### What is required
Start at the line with "cyan brick M8" in the records below, stop at the line with "red round brick O6:P7", and return every line in that span exactly, the two end lines included.

### Data under study
..............................
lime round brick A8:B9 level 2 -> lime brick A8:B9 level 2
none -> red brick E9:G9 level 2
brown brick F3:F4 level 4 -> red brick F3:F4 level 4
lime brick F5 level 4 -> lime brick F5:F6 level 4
..............................
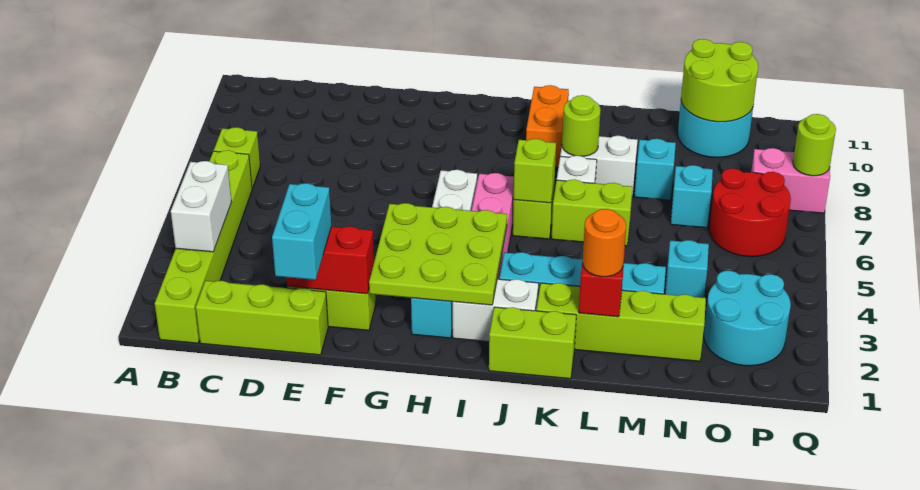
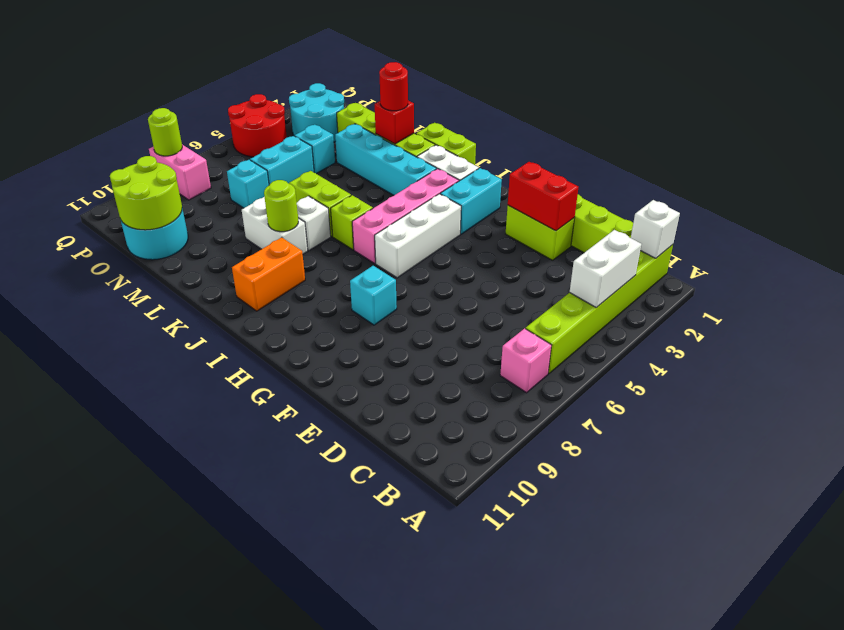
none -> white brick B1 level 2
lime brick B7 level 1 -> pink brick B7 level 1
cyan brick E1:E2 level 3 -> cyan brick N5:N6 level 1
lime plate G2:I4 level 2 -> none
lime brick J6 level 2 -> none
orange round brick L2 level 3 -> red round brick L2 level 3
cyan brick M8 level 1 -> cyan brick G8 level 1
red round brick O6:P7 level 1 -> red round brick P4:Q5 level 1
..............................
### Solution
cyan brick M8 level 1 -> cyan brick G8 level 1
red round brick O6:P7 level 1 -> red round brick P4:Q5 level 1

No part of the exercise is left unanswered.